● **What you are asked to do**: Please count the lines in the records below that contain the string "Clarinet" and reply with only the number.

● **Supplied records**:
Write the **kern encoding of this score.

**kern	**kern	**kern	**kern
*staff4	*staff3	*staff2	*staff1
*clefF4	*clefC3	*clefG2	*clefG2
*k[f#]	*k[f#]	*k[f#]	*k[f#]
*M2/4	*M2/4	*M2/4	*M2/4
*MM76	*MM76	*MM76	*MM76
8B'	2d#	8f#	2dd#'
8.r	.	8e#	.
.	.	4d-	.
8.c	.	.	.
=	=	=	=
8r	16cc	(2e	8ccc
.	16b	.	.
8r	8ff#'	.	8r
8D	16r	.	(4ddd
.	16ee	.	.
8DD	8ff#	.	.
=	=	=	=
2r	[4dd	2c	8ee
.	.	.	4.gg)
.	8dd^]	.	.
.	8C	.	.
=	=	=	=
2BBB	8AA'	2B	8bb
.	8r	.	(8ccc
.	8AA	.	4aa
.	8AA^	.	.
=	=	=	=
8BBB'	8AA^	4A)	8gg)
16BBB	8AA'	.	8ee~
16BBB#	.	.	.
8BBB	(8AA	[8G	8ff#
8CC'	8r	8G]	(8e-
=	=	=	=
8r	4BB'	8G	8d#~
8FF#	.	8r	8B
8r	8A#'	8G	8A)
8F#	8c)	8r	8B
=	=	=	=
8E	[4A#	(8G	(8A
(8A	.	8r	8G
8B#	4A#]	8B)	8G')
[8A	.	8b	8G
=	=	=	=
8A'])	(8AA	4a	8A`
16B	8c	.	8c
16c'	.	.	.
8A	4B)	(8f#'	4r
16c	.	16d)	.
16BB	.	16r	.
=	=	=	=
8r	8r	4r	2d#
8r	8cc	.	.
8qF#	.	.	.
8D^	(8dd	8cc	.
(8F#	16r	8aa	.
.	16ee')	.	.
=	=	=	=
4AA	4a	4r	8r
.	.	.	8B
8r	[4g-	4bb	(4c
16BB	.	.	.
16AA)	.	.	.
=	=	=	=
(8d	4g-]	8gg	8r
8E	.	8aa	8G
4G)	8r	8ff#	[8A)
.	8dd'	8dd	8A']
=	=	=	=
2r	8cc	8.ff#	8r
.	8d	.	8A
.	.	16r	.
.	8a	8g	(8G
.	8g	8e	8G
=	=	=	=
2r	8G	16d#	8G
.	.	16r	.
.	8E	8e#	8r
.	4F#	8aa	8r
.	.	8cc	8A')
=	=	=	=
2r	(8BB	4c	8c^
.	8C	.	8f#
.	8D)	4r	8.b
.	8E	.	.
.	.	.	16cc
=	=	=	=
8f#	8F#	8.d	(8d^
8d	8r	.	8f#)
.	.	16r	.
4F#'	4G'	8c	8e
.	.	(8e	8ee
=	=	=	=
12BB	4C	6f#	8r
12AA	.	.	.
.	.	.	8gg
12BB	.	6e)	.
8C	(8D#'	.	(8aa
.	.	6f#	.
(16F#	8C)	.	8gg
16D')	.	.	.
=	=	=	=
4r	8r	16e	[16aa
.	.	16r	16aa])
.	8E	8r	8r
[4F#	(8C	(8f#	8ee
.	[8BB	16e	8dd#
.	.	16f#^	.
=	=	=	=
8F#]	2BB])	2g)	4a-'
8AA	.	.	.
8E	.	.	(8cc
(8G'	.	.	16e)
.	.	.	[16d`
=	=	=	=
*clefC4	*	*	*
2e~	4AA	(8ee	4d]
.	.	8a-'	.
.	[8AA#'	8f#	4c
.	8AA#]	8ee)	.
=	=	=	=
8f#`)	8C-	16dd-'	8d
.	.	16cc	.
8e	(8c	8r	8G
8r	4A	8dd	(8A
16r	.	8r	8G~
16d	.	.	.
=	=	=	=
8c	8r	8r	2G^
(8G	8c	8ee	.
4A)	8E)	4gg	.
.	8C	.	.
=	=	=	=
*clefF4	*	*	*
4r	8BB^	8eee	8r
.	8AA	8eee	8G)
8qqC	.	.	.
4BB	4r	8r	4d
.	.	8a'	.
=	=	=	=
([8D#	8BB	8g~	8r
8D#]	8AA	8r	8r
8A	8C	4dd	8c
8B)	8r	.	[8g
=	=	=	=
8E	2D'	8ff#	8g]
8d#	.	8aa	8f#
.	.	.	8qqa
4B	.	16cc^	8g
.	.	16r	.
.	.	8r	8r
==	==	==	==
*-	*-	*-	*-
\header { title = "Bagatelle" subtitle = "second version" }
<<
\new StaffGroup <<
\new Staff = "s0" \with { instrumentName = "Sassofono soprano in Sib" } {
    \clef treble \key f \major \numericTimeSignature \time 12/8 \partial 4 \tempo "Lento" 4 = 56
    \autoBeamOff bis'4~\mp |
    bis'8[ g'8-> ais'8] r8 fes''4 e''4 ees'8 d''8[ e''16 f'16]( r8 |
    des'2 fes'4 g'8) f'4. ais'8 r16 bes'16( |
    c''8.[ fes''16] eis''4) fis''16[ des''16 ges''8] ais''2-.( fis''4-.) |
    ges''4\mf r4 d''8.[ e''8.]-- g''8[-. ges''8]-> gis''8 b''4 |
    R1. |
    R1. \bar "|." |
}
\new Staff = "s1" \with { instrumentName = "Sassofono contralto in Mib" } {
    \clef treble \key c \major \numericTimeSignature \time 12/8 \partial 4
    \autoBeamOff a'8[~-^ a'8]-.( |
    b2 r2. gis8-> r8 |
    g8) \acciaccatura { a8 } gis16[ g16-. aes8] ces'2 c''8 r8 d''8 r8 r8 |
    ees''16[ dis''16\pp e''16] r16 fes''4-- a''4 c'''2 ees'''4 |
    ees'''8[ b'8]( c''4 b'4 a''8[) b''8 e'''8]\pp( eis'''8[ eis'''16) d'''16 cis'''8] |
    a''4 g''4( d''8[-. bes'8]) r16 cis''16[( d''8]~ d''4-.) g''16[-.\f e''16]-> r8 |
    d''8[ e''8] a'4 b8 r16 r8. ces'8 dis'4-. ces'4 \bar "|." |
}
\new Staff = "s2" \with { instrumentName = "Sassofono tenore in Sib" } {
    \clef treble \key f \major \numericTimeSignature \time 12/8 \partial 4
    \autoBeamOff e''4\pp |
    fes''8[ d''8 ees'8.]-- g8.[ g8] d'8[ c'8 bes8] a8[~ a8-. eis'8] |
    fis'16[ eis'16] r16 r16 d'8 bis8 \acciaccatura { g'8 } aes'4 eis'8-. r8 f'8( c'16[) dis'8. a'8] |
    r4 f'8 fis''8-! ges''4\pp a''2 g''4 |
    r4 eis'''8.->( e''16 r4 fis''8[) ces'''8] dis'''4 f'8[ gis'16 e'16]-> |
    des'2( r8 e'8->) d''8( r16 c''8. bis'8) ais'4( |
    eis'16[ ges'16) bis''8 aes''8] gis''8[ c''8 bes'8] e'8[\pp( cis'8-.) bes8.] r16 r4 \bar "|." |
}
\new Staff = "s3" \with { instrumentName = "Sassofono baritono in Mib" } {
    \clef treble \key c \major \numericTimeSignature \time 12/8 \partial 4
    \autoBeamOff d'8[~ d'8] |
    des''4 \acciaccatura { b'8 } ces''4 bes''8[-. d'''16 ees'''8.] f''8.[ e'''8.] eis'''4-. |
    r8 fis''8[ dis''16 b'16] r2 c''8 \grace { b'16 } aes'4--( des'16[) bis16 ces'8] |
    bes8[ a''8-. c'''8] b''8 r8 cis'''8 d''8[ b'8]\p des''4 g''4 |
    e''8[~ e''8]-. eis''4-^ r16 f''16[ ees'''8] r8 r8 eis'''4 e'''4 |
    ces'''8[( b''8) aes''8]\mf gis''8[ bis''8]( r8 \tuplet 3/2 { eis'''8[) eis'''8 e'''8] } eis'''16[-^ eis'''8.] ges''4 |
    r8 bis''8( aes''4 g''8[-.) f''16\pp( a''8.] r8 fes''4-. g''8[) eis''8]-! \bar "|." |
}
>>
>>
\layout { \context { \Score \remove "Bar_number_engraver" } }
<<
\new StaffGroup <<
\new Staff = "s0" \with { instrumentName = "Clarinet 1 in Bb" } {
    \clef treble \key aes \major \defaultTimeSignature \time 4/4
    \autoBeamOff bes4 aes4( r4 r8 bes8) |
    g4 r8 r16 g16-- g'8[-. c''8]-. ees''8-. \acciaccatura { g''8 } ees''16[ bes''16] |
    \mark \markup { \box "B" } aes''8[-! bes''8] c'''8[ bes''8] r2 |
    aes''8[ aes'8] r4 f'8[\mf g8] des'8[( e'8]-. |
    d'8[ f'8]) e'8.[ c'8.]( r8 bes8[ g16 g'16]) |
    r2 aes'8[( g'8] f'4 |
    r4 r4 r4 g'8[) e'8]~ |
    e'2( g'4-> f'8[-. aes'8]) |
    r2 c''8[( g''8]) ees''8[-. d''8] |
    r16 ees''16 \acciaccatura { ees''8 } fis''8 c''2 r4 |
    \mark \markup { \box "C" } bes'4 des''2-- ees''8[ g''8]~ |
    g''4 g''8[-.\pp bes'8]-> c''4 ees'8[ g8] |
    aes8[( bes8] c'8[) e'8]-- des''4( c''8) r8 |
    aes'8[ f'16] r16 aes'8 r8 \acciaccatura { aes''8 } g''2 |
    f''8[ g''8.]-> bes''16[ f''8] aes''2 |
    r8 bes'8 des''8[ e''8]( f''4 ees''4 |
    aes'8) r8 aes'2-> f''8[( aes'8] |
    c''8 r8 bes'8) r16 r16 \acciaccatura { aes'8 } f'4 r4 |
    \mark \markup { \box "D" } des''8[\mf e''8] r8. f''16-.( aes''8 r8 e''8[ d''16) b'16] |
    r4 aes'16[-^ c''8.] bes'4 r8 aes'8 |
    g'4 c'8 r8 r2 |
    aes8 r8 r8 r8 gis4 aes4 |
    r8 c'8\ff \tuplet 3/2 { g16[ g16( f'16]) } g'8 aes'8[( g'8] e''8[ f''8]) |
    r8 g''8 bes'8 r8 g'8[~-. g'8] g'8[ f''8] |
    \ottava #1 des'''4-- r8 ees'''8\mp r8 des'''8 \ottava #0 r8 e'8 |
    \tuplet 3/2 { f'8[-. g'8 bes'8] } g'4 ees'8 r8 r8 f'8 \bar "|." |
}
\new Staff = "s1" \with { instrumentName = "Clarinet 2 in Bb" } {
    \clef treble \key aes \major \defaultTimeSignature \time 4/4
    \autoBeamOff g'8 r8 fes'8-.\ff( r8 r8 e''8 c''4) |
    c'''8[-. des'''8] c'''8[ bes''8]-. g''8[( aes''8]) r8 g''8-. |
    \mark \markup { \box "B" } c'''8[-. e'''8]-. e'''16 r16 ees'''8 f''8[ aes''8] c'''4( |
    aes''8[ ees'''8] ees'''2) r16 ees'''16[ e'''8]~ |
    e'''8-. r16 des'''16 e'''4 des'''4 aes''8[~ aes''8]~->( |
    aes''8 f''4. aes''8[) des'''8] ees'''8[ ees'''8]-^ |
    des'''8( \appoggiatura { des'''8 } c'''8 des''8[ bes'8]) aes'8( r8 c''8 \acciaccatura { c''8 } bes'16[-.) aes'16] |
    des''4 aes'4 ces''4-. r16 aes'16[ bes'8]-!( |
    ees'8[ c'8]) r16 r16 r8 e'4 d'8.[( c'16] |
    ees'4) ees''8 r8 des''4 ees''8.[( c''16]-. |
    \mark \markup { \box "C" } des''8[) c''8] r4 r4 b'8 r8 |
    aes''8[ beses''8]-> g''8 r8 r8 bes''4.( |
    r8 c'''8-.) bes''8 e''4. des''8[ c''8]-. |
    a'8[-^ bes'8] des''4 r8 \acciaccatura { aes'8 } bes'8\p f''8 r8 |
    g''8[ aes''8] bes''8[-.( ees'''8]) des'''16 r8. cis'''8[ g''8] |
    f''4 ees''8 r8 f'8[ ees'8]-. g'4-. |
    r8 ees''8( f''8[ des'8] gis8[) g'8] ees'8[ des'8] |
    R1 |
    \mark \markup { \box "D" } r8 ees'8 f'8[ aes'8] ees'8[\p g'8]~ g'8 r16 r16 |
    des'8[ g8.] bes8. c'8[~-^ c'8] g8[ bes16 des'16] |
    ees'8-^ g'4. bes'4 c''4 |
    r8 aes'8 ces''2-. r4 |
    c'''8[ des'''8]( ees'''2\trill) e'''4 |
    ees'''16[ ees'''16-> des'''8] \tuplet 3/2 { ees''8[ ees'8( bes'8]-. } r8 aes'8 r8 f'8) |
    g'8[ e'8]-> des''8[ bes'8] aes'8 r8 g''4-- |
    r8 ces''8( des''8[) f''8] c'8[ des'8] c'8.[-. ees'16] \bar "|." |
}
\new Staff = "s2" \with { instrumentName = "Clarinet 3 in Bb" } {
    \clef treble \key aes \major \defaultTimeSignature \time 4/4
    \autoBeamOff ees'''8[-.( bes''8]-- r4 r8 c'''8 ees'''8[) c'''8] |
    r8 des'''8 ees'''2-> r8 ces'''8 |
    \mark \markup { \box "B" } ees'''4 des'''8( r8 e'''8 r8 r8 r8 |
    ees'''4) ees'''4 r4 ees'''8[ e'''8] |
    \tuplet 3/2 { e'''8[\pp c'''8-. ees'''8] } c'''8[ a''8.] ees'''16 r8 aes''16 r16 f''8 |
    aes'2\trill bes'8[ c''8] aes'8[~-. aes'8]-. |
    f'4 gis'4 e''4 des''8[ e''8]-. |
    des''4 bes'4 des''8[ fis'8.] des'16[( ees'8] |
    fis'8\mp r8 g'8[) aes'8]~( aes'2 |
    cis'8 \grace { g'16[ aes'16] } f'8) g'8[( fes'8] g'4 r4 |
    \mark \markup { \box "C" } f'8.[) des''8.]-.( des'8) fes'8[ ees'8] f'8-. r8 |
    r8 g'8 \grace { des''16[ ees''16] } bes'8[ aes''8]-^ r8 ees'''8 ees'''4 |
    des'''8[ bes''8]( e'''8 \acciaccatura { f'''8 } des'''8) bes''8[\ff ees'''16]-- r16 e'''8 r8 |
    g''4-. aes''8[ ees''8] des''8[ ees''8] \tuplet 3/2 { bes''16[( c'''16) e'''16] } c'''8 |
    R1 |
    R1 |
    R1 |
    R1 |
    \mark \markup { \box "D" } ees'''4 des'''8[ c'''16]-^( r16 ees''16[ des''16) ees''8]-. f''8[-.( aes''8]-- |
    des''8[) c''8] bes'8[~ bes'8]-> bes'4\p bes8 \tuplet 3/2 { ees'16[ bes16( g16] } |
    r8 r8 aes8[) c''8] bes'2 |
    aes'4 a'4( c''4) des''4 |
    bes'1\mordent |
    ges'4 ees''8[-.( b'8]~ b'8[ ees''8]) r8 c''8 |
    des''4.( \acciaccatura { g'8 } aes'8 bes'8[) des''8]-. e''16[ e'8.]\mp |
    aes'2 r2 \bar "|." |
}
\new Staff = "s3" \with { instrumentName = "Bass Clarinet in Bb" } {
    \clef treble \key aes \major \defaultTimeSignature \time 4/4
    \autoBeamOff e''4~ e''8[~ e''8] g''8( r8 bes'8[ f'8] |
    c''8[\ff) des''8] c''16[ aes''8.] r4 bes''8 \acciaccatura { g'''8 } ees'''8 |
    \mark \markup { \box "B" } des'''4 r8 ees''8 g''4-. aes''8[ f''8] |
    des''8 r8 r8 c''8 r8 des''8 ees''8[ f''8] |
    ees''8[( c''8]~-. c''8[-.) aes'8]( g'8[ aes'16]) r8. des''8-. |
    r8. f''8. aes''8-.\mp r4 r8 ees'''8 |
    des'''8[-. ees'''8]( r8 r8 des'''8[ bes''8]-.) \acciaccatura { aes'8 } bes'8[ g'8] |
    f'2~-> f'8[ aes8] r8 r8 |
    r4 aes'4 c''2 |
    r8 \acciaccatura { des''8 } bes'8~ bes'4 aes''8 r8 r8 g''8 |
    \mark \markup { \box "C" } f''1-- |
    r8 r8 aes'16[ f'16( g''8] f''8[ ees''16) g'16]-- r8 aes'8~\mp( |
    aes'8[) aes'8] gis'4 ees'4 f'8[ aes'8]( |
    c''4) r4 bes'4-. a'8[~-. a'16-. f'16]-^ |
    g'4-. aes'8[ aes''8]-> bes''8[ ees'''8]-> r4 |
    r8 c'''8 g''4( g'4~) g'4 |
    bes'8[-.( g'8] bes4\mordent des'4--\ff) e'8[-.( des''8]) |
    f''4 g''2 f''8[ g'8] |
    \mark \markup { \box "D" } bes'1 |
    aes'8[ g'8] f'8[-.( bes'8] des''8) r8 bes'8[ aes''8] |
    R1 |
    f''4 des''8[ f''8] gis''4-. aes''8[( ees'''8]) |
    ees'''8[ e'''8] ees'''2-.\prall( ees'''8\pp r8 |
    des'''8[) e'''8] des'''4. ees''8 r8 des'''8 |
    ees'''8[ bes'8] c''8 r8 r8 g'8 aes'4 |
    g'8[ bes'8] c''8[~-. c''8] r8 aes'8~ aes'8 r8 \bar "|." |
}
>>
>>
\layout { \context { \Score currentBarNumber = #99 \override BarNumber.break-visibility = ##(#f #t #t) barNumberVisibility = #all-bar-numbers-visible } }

● **Expected answer**: 4